The answer must consist of every line below that holds the word "white".

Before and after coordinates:
+ + + +
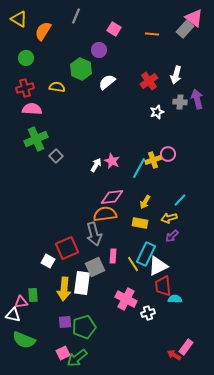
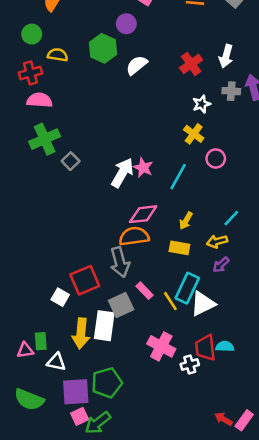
yellow semicircle: (57, 87) -> (58, 55), moved
yellow cross: (153, 160) -> (194, 134), moved, turned -35
white arrow: (96, 165) -> (122, 173), size x1.6
pink rectangle: (113, 256) -> (144, 291), turned -48
red trapezoid: (163, 286) -> (205, 348), moved
white triangle: (13, 315) -> (56, 362), moved
purple square: (65, 322) -> (76, 392), moved, size x1.6
pink rectangle: (186, 347) -> (244, 420), moved

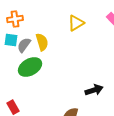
+ + + +
Task answer:
white arrow: (96, 165) -> (122, 173), size x1.6
white triangle: (13, 315) -> (56, 362), moved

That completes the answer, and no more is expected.